• **Try it**:
All lines below containing "blue" are to be listed.

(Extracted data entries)

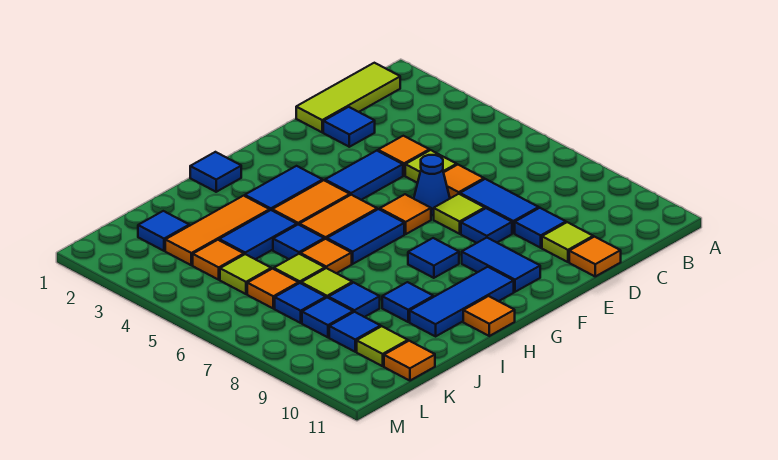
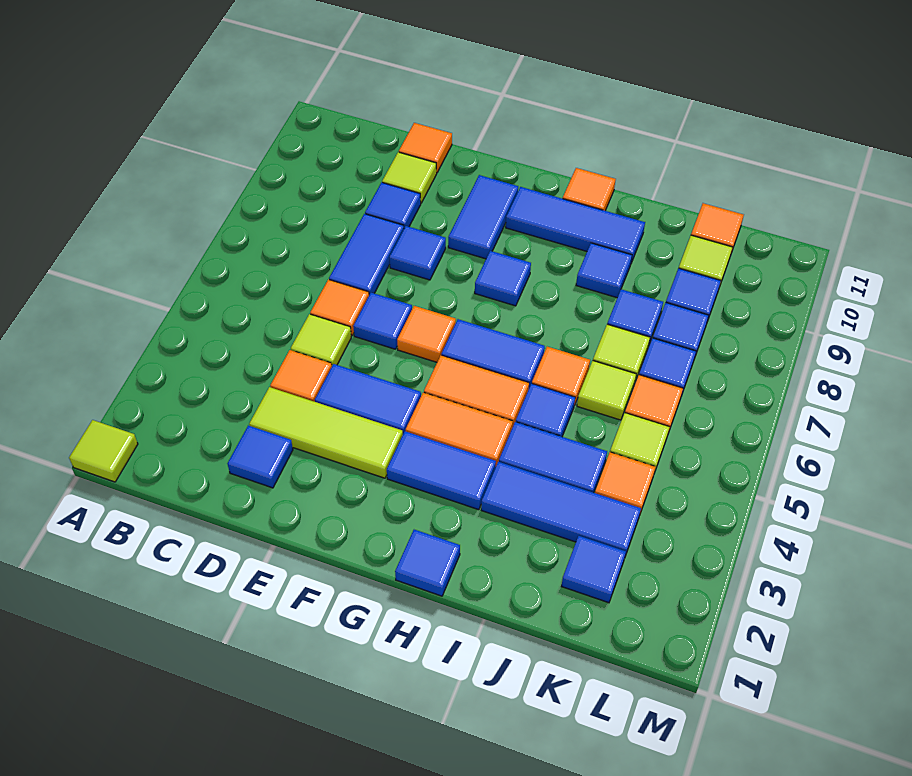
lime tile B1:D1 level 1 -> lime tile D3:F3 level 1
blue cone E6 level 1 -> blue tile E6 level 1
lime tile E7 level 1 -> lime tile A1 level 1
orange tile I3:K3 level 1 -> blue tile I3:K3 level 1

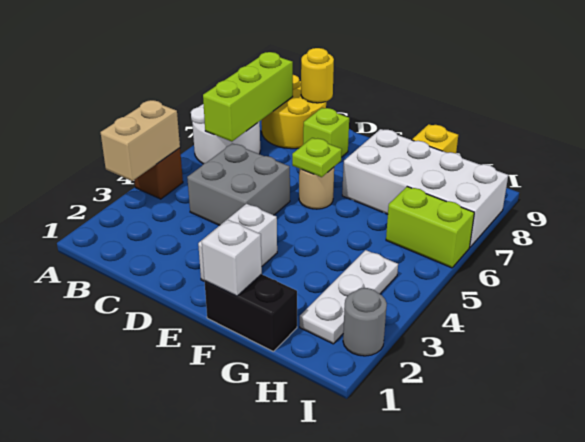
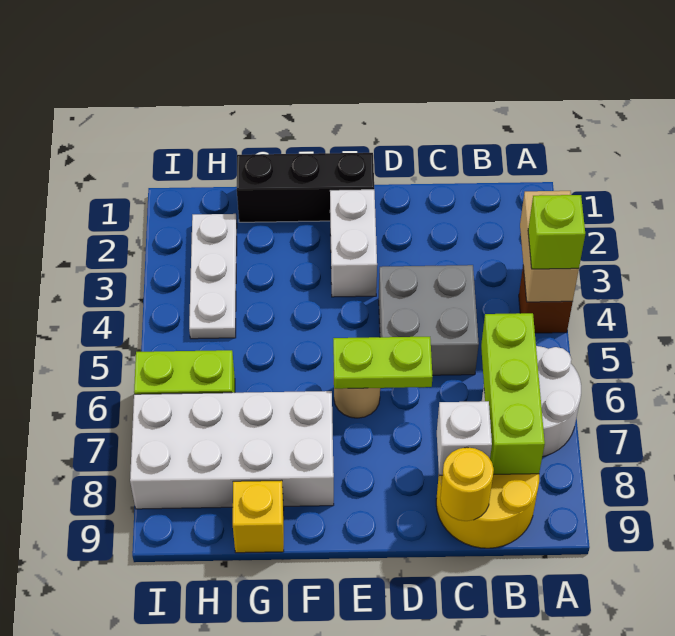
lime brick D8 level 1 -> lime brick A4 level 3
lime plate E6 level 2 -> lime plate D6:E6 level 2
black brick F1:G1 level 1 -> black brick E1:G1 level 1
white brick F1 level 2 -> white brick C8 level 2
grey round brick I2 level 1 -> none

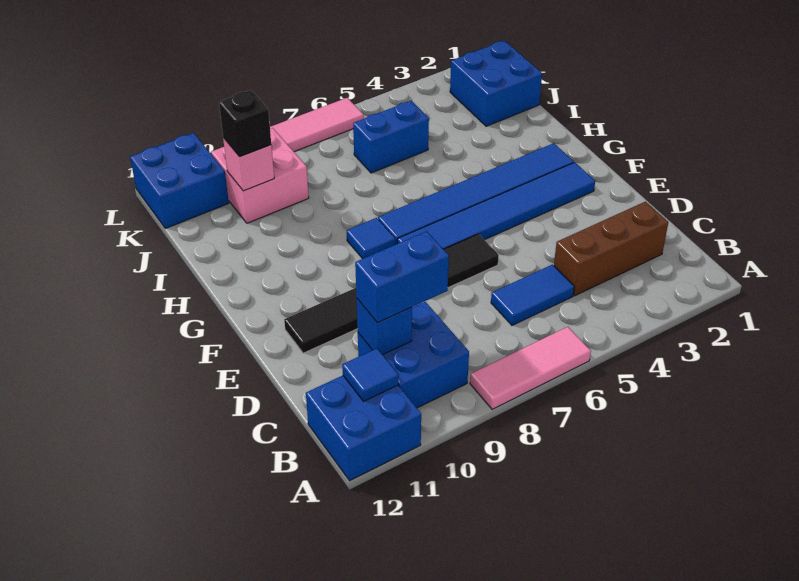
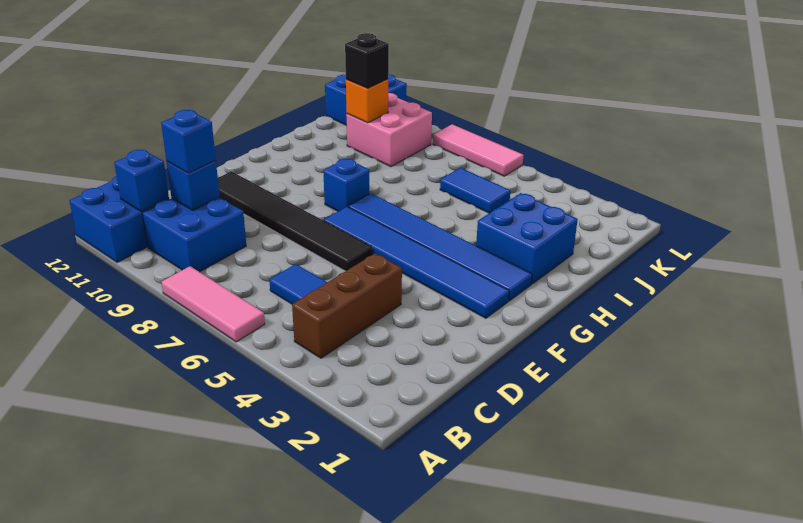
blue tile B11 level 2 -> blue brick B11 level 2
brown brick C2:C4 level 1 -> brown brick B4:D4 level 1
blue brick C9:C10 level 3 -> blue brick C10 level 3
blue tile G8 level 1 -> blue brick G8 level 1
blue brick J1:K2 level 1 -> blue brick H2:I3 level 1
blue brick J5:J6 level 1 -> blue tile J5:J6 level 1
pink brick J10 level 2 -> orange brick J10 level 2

• **Worked solution**:
blue cone E6 level 1 -> blue tile E6 level 1
orange tile I3:K3 level 1 -> blue tile I3:K3 level 1
blue tile B11 level 2 -> blue brick B11 level 2
blue brick C9:C10 level 3 -> blue brick C10 level 3
blue tile G8 level 1 -> blue brick G8 level 1
blue brick J1:K2 level 1 -> blue brick H2:I3 level 1
blue brick J5:J6 level 1 -> blue tile J5:J6 level 1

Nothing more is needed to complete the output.